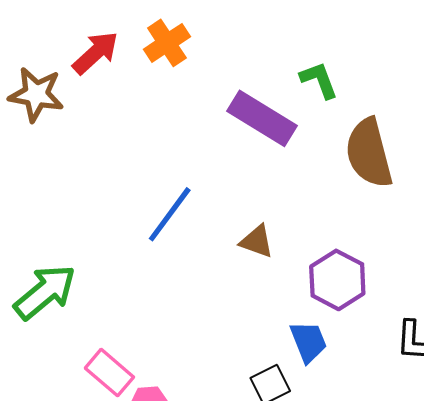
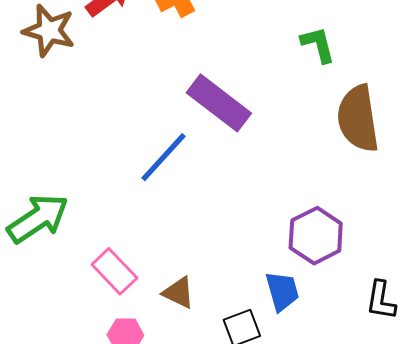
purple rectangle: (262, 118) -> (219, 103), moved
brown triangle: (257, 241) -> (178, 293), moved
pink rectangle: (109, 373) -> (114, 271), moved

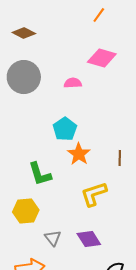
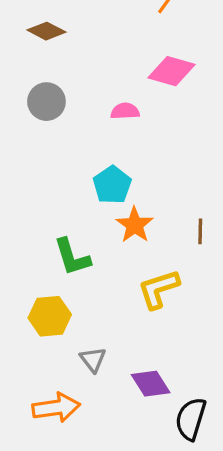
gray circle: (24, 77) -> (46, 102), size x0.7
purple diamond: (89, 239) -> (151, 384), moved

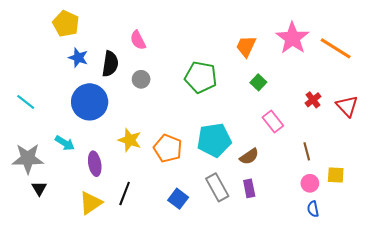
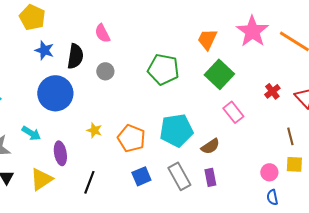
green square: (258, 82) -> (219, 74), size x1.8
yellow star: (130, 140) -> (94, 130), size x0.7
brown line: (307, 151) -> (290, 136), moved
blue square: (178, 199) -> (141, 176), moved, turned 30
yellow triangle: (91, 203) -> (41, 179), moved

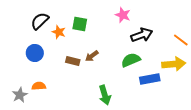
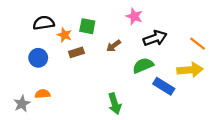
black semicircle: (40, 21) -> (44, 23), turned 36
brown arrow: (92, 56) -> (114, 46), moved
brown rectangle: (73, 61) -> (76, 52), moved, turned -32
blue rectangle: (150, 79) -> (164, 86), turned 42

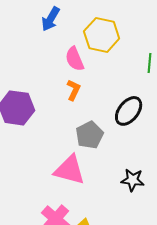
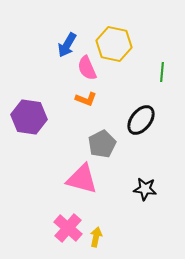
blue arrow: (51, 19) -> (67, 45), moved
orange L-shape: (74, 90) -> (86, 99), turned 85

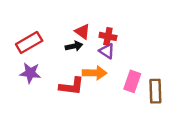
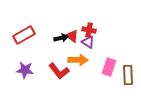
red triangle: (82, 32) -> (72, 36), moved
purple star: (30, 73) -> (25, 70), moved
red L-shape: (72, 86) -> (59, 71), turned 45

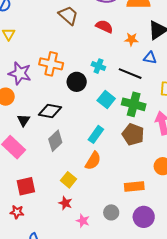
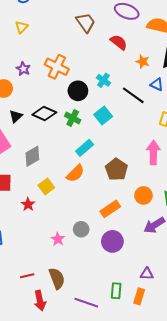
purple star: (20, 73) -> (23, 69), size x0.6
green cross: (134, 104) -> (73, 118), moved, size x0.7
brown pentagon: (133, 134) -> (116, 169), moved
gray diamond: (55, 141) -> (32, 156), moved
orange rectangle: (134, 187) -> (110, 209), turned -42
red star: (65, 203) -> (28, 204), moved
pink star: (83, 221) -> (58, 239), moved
* * *
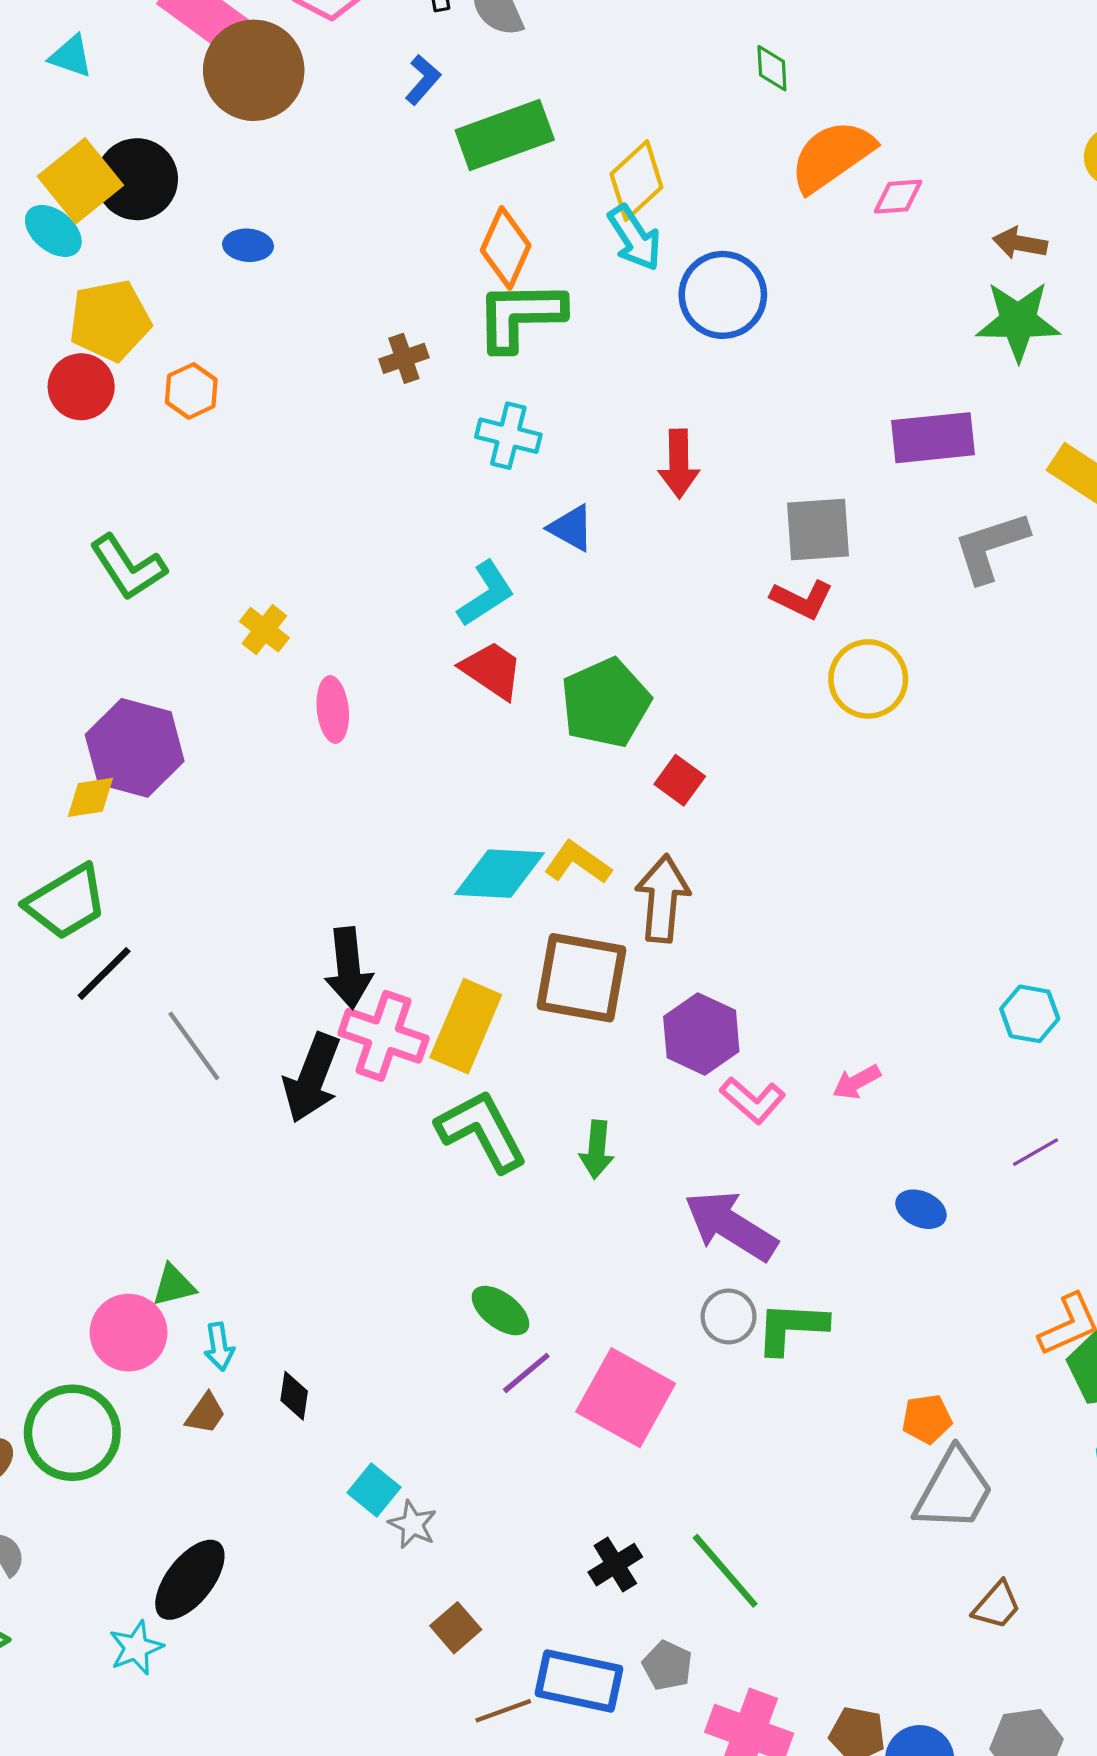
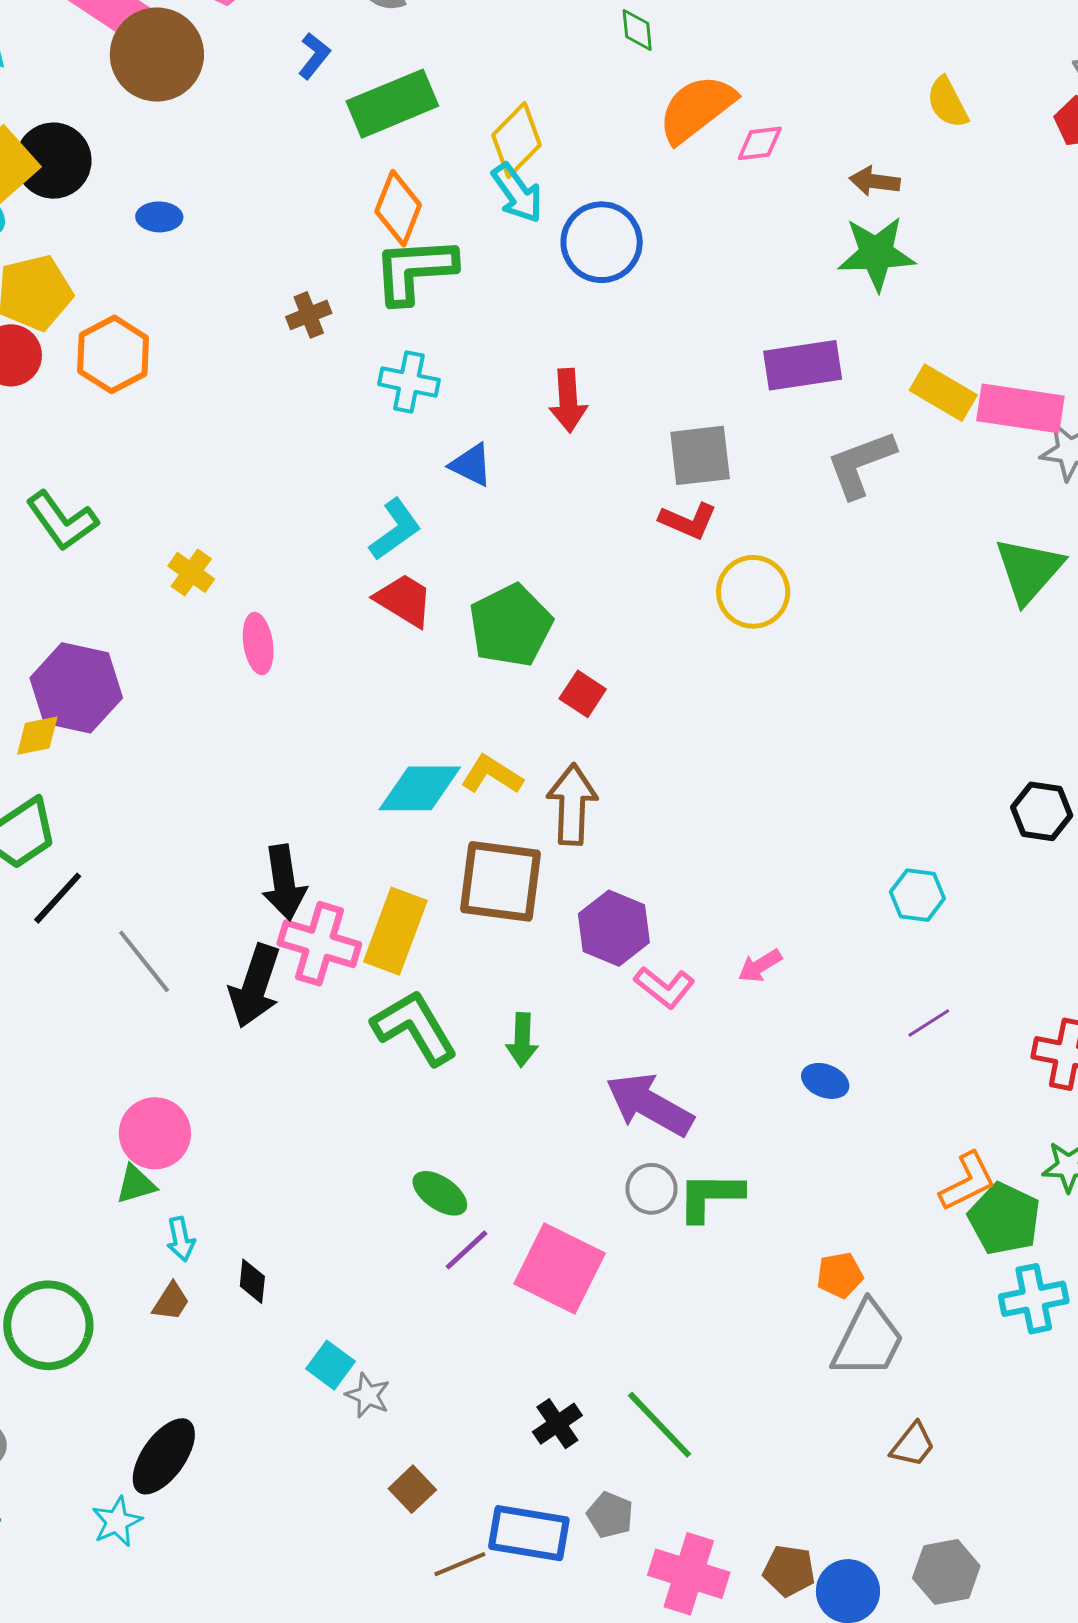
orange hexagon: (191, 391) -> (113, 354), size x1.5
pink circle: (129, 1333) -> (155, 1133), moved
==
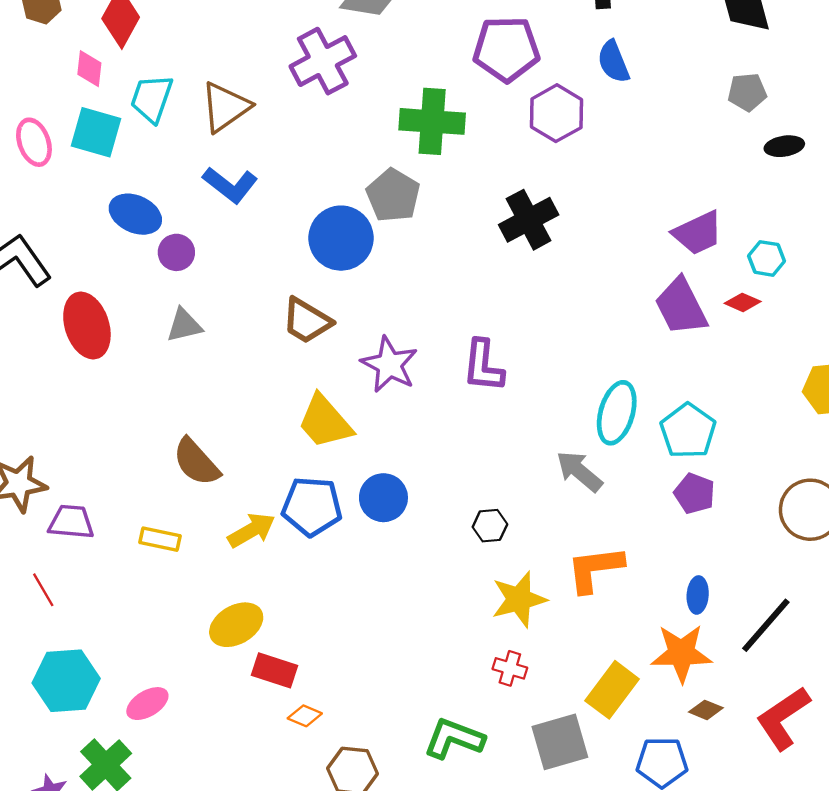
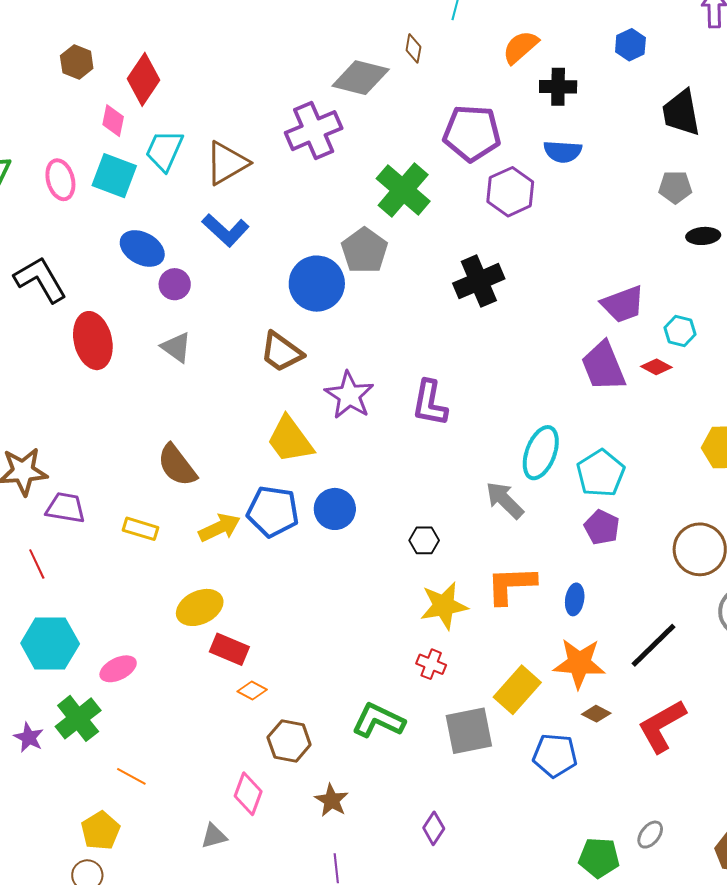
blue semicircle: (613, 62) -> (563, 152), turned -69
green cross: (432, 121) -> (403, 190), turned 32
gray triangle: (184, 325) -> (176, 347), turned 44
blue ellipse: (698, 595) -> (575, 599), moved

- _WHAT THE TASK ASKS_
Within the listing above, locate the line containing "gray diamond: (55, 141) -> (32, 156), moved" and the line containing "pink star: (83, 221) -> (58, 239), moved". Reproduce those two lines and all lines between them exactly, with nothing added.

- _RESULT OF THIS TASK_
gray diamond: (55, 141) -> (32, 156), moved
orange rectangle: (134, 187) -> (110, 209), turned -42
red star: (65, 203) -> (28, 204), moved
pink star: (83, 221) -> (58, 239), moved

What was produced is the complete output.